Can you rewrite everything from the line containing "Mario Farnbacher Katherine Legge (939, 487)" down to the line containing "Ben Barnicoat Kyle Kirkwood (856, 856)", replacing "Dane Cameron" with "D. Cameron" and leaving all else unchanged?
══════════
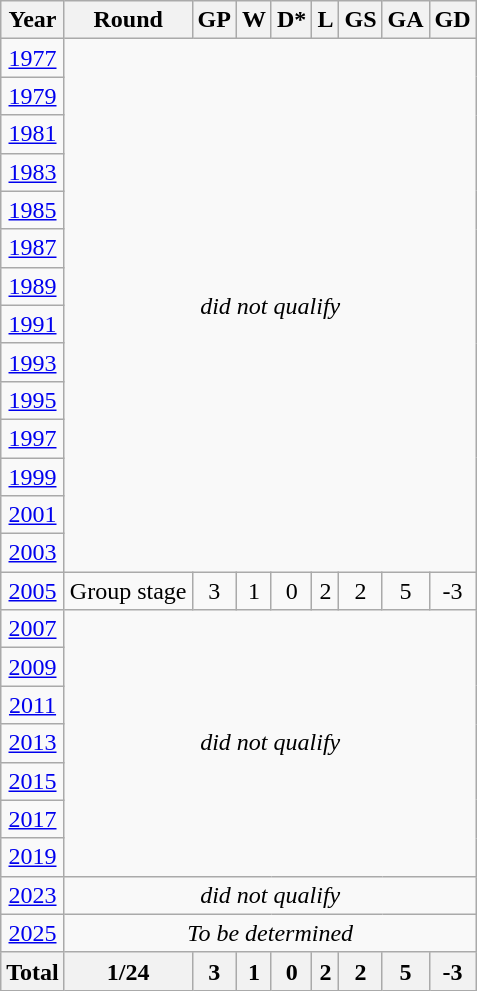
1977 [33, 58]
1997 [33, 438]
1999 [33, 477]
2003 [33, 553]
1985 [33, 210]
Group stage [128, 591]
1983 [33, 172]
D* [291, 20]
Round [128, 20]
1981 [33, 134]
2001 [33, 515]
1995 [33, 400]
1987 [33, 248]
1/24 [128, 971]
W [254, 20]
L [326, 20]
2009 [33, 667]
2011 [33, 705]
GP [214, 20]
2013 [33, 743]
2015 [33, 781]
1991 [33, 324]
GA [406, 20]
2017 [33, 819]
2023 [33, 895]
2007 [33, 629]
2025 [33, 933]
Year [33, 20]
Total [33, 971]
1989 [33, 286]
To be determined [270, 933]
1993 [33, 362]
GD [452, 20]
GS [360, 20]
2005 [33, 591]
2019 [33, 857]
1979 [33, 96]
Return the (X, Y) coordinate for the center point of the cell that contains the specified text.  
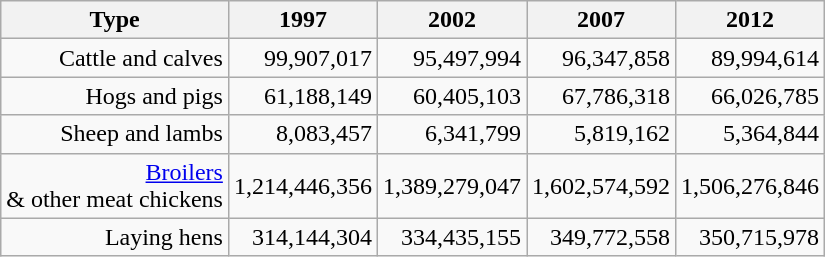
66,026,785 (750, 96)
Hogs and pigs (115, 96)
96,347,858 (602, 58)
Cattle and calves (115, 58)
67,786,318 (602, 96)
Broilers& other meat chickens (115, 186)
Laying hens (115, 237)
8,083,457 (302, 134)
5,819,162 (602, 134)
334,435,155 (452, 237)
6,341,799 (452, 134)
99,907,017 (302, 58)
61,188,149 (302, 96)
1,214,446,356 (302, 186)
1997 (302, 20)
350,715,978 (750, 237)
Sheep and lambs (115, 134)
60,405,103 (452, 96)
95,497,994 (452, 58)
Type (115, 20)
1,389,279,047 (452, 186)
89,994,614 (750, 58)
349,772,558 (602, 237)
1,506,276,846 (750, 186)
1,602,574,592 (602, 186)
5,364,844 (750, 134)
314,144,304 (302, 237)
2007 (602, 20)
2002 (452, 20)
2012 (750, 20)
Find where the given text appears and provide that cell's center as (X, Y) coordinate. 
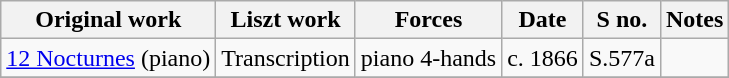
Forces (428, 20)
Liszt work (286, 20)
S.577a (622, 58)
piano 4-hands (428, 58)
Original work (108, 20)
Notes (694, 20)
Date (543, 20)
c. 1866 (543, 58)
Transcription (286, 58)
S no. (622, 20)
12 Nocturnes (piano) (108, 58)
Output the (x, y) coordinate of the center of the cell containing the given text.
══════════
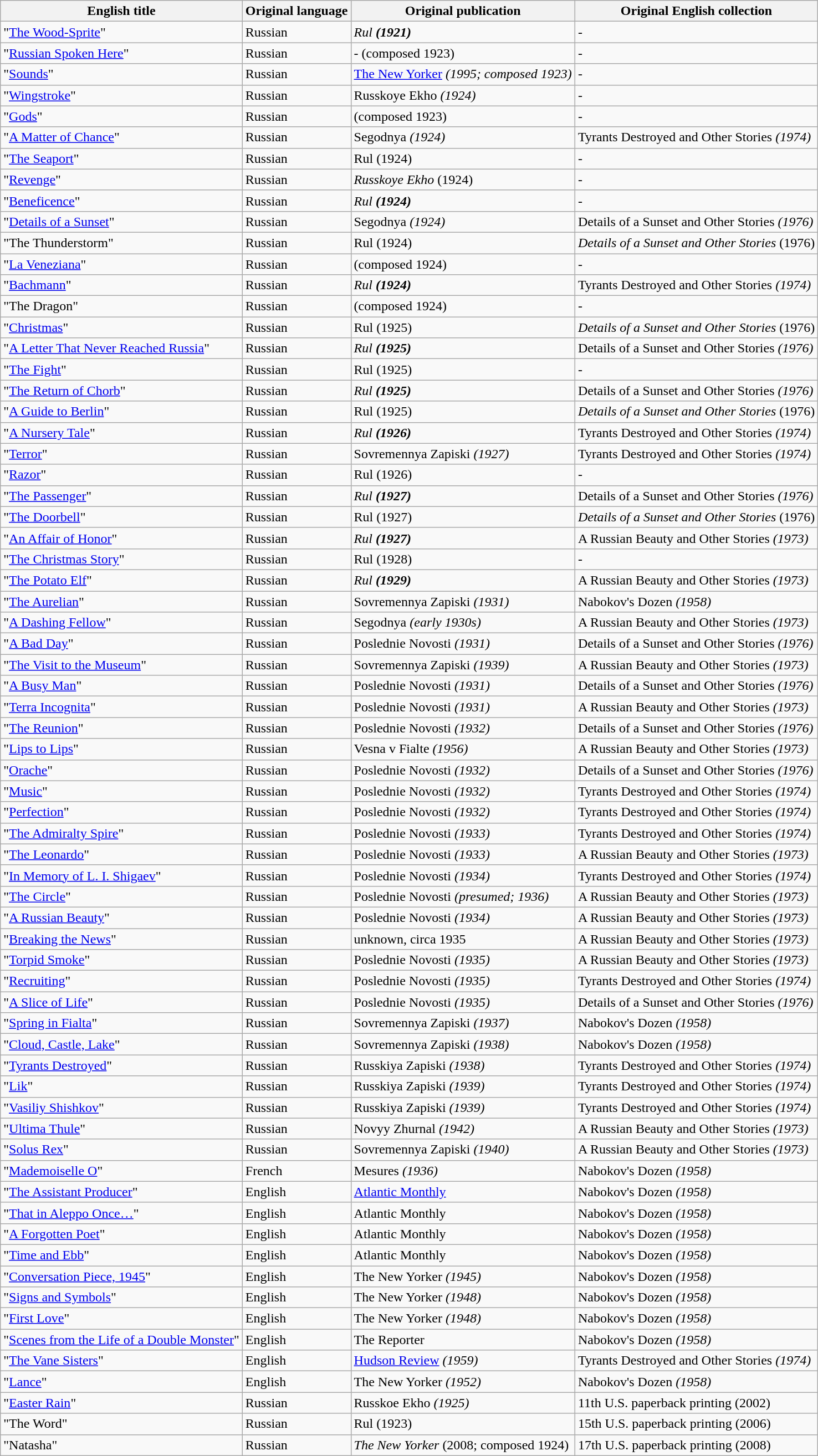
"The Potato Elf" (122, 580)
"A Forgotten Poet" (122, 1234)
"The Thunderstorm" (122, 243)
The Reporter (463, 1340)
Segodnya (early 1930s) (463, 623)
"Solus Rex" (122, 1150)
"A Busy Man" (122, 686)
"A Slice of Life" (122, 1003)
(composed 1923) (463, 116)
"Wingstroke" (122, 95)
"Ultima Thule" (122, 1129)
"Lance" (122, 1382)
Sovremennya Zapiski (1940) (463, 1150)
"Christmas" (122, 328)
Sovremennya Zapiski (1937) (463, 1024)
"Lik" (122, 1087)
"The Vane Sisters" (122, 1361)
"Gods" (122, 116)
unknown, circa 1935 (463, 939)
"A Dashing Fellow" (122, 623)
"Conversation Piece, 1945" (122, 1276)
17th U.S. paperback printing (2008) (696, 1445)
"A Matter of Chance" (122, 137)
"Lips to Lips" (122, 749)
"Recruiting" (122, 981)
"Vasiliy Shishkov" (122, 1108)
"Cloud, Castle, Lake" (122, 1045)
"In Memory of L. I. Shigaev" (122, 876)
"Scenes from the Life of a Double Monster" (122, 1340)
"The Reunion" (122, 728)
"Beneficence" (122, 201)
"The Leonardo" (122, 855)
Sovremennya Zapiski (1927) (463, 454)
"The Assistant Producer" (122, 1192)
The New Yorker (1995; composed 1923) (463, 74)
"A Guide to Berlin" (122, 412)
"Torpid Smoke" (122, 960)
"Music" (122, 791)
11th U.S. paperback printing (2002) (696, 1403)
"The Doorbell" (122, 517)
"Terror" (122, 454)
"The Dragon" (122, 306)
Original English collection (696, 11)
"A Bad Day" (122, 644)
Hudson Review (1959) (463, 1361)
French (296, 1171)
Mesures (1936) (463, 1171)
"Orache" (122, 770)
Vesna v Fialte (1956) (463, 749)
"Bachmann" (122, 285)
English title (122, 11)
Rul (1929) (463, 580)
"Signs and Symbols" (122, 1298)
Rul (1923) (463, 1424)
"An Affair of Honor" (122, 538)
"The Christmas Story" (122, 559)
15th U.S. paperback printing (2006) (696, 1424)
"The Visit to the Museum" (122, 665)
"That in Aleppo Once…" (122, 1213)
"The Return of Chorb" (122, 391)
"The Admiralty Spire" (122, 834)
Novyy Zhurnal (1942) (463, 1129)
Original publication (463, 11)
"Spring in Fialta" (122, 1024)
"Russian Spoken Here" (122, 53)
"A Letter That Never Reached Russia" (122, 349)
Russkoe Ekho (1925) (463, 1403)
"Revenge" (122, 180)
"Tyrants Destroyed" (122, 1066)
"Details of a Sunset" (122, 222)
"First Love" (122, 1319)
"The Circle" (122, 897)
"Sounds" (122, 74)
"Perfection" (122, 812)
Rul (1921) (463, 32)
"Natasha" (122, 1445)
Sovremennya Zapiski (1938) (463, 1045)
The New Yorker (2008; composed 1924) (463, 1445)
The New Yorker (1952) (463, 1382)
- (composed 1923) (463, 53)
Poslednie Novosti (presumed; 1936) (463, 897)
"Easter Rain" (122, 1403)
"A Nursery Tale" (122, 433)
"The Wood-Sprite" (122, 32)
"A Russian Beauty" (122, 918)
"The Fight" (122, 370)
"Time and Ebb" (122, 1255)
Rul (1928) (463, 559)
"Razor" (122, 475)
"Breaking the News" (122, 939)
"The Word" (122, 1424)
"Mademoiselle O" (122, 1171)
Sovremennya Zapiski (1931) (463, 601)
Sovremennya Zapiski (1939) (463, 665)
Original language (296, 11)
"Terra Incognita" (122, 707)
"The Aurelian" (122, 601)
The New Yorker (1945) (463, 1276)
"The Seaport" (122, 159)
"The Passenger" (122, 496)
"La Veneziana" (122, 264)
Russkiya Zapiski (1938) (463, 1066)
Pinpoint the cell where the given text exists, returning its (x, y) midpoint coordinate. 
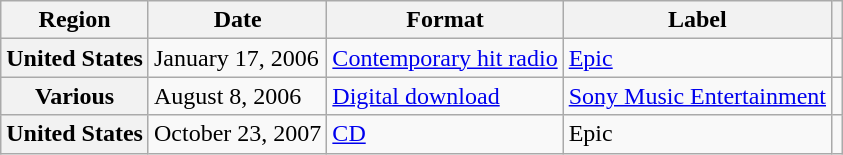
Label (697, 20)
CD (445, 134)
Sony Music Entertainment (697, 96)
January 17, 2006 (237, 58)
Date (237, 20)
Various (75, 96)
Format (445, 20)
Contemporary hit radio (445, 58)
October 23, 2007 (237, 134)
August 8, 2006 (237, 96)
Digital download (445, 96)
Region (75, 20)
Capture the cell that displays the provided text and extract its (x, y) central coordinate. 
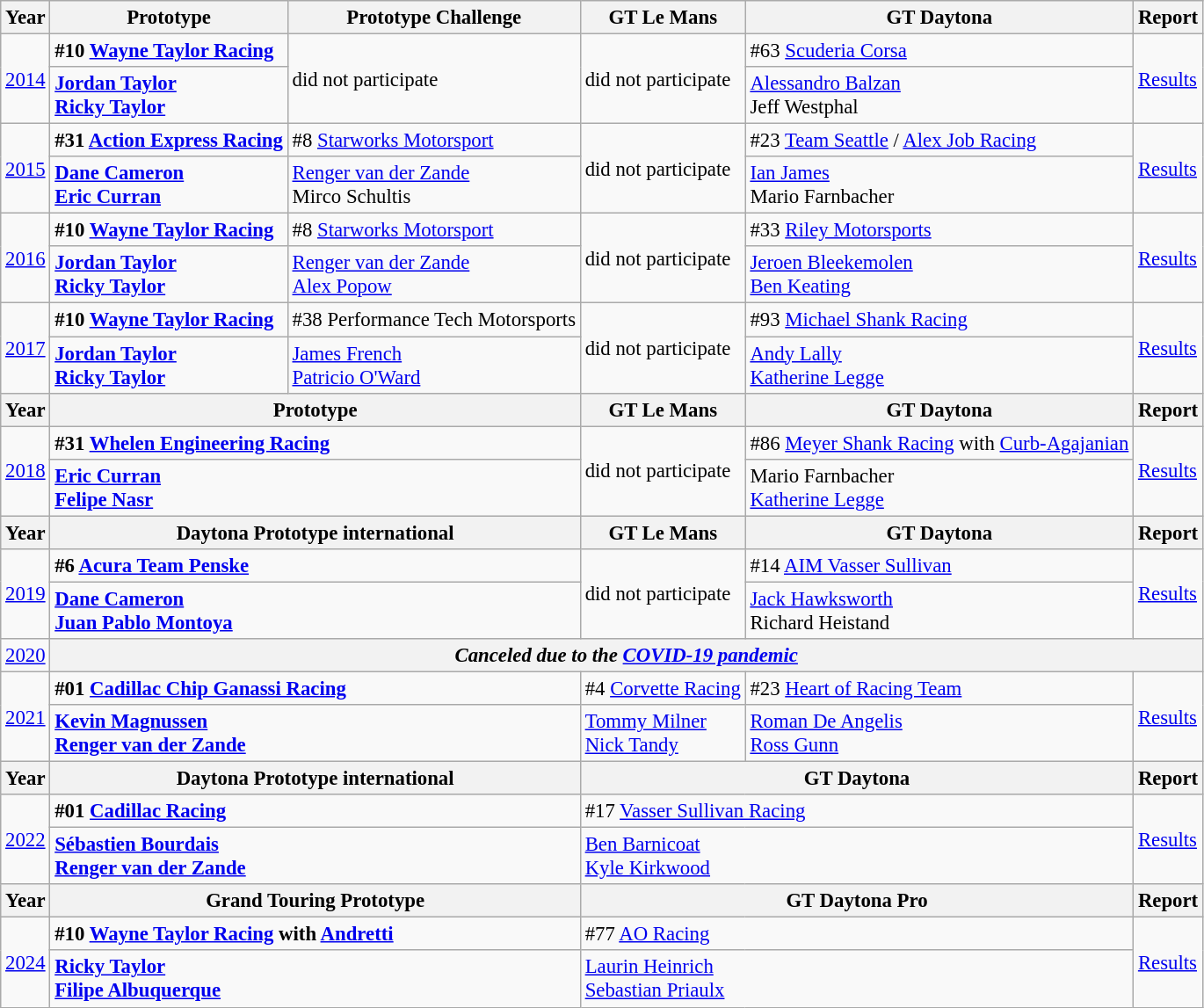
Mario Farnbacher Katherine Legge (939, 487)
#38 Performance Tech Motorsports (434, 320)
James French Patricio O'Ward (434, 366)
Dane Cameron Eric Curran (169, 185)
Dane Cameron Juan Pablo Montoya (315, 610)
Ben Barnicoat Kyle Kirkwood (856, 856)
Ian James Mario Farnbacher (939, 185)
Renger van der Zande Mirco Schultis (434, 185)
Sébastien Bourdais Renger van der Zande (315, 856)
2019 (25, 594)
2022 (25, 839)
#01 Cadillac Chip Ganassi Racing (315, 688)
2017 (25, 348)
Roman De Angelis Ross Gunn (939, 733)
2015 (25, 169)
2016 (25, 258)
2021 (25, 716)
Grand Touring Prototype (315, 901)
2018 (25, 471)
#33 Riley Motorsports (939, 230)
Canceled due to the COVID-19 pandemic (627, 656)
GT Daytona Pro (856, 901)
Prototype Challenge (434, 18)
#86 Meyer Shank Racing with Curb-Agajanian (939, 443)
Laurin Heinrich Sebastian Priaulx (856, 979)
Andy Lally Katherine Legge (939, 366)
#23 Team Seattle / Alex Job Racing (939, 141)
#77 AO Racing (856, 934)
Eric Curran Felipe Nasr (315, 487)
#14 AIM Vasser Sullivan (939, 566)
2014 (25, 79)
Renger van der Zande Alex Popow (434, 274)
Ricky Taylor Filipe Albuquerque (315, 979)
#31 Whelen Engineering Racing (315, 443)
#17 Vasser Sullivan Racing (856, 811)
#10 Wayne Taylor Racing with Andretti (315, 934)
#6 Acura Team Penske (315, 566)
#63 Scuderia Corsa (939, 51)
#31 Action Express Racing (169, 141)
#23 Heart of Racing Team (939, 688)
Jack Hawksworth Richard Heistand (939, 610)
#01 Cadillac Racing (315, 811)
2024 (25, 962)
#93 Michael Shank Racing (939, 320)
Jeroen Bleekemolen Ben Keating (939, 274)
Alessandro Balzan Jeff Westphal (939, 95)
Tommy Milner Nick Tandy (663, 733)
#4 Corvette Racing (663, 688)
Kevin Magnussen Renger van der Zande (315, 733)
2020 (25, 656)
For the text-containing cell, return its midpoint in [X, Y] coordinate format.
══════════
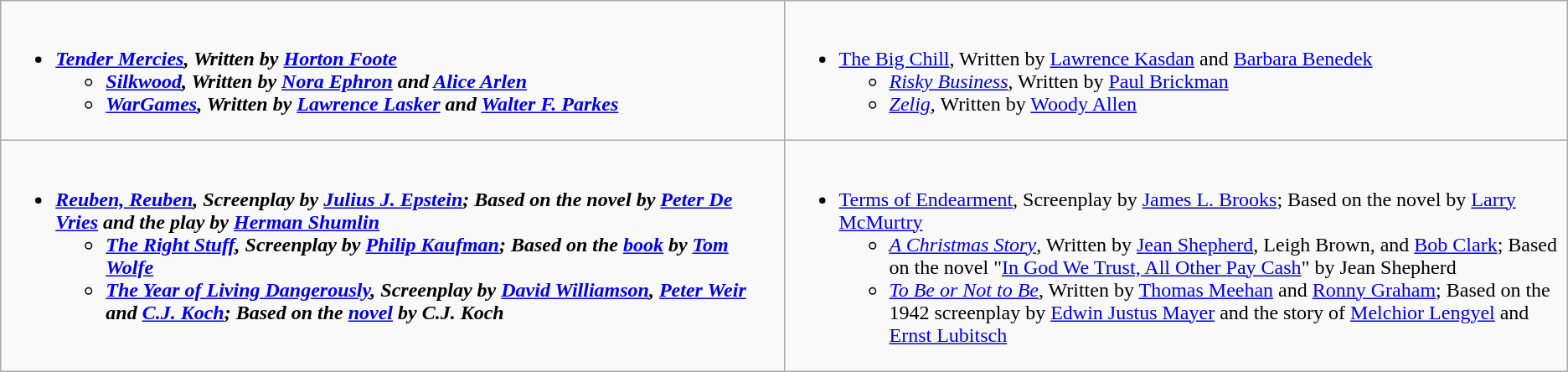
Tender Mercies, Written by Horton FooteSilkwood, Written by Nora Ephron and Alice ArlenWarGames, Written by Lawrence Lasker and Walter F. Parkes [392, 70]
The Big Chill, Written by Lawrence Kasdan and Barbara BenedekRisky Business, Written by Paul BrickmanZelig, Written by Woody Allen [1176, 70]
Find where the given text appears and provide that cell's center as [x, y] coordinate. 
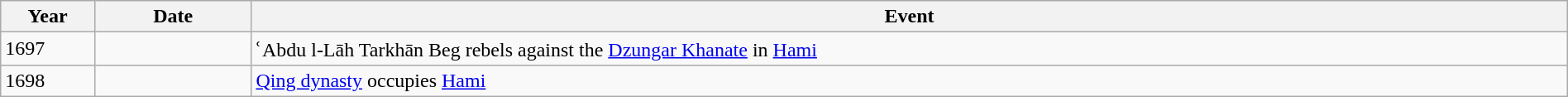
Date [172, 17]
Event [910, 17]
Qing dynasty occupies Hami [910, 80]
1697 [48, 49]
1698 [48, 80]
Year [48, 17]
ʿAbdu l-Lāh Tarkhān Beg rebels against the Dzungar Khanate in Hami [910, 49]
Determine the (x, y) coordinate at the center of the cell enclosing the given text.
══════════
- _RESULT OF THE TASK_
Mario Farnbacher Katherine Legge (939, 487)
#38 Performance Tech Motorsports (434, 320)
James French Patricio O'Ward (434, 366)
D. Cameron Eric Curran (169, 185)
D. Cameron Juan Pablo Montoya (315, 610)
Ben Barnicoat Kyle Kirkwood (856, 856)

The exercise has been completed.